__ABOUT THIS TASK__
For the data below, report how many lines include the word "DGND", and write nothing else.

__EXERCISE INPUTS__
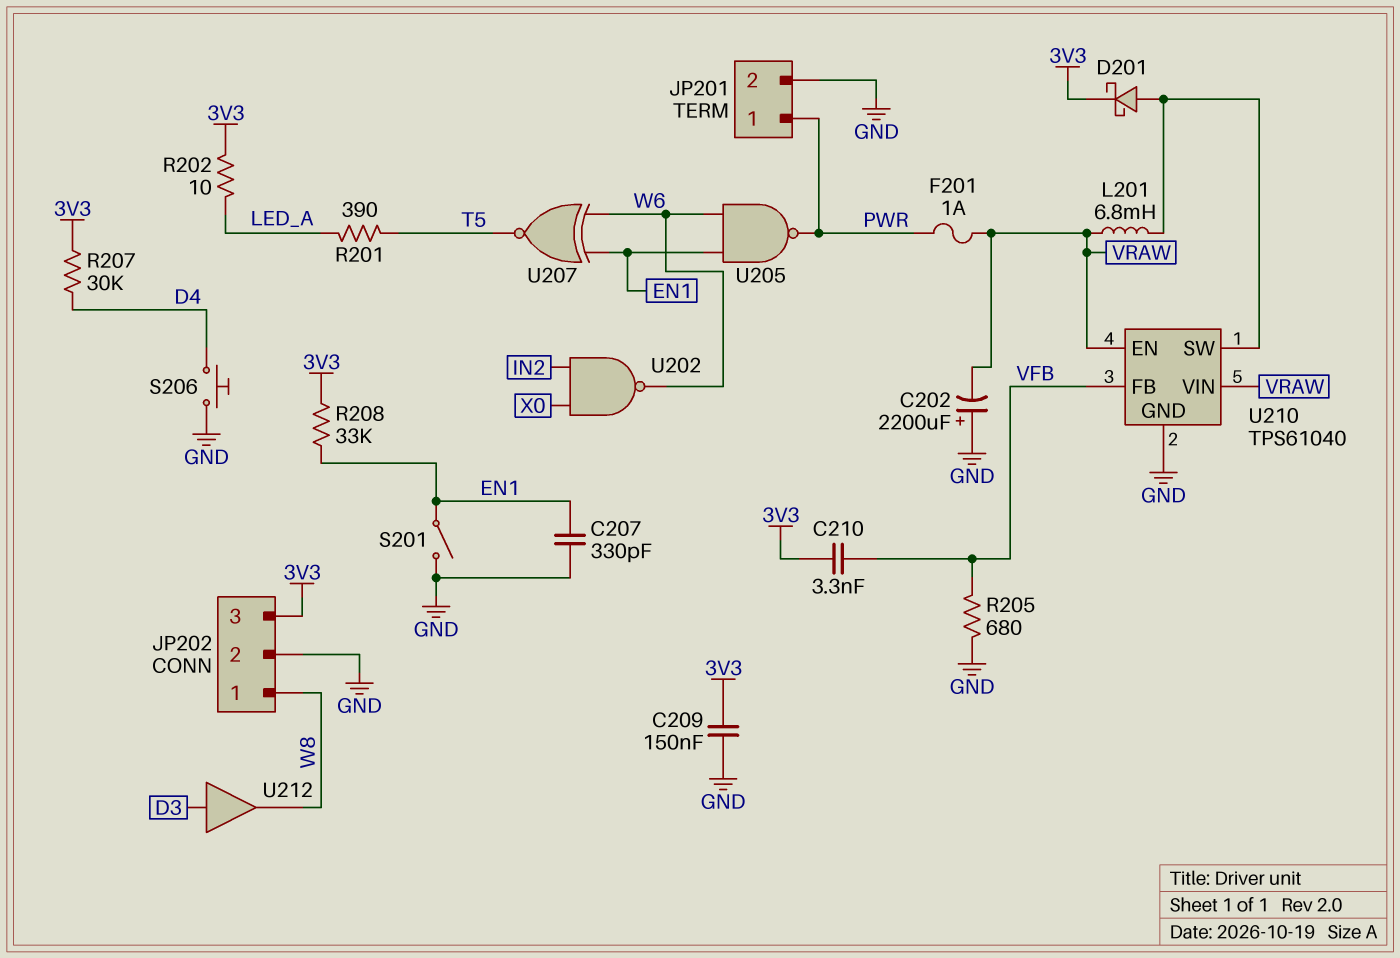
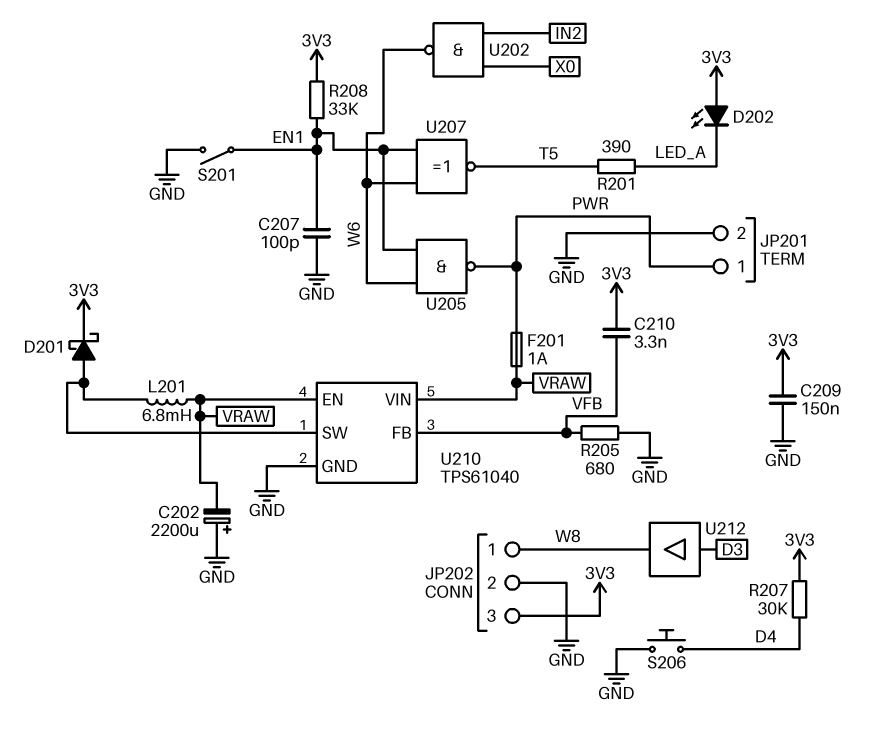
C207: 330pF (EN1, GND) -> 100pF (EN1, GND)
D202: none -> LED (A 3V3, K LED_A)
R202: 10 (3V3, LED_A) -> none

...

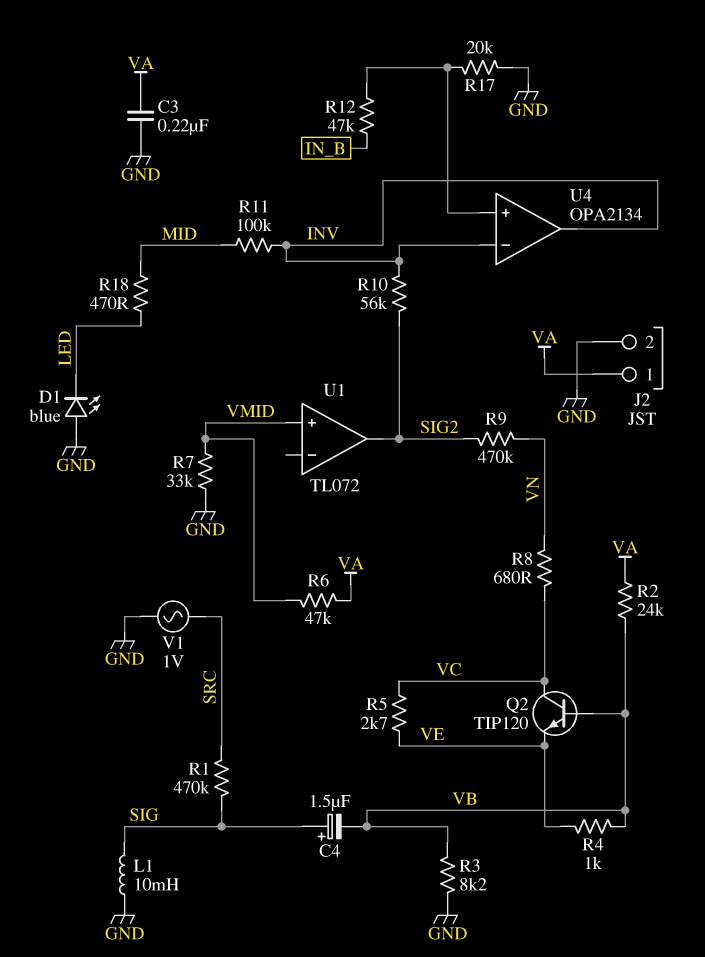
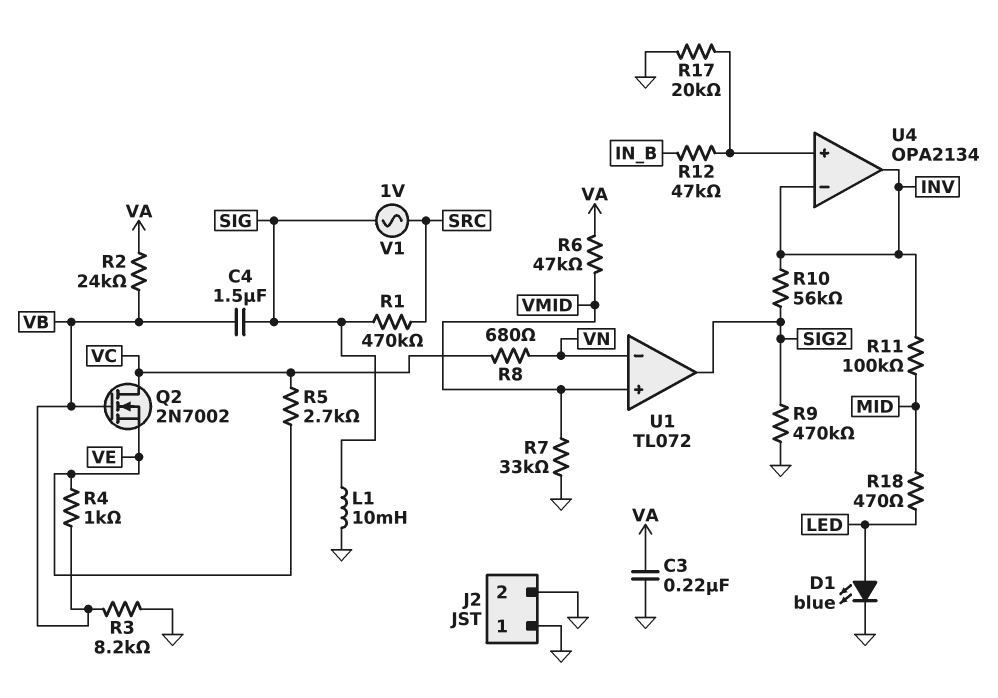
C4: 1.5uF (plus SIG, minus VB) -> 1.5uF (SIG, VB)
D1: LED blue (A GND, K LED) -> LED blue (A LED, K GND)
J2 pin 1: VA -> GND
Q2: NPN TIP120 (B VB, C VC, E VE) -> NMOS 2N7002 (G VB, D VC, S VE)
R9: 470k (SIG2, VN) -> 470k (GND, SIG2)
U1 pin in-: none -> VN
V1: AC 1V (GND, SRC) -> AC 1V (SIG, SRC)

---

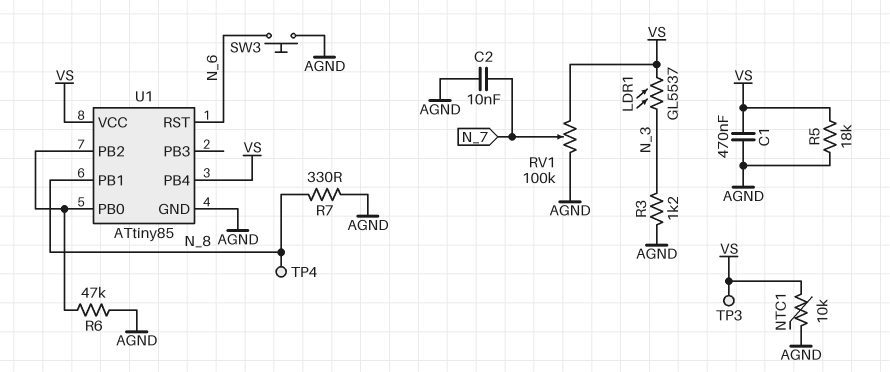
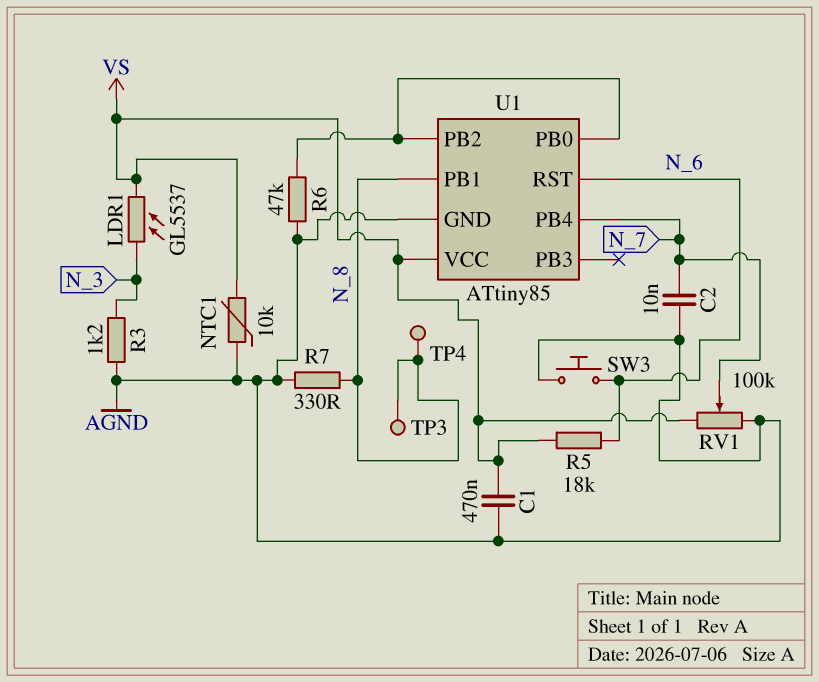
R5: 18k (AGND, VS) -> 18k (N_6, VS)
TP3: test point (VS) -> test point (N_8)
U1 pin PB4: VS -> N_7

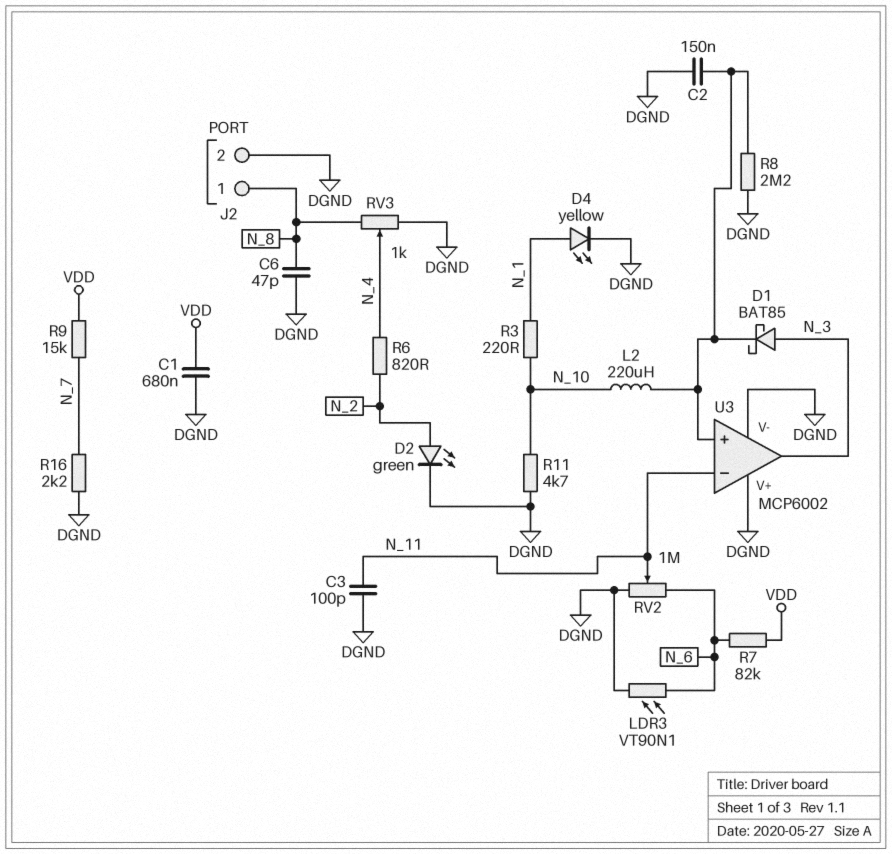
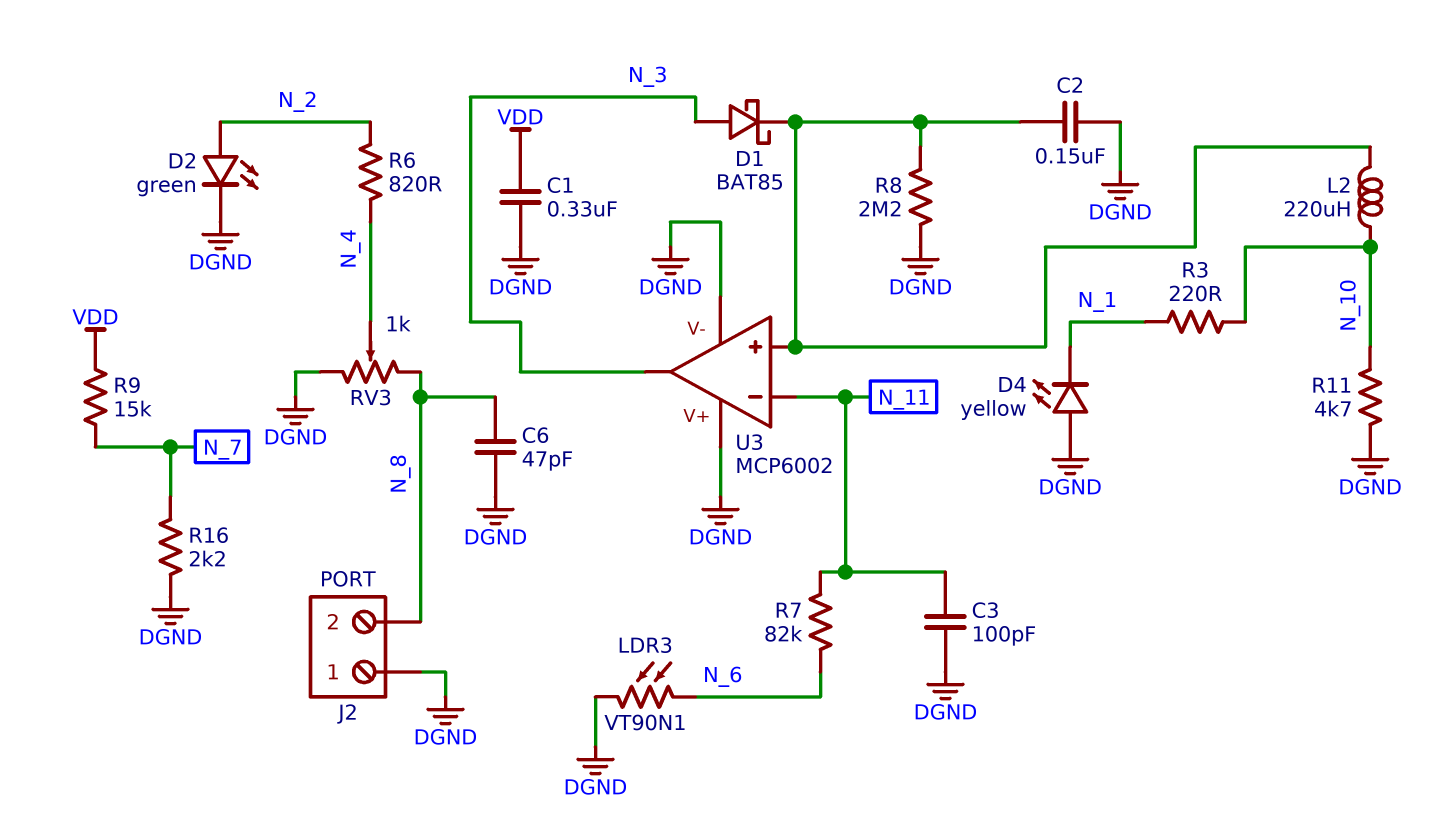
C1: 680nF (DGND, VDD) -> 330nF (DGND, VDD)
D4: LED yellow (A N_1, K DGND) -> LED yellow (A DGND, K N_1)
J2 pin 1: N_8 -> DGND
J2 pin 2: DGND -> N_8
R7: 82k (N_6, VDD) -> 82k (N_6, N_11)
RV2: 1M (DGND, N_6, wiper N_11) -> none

__COMPLETED TASK__
5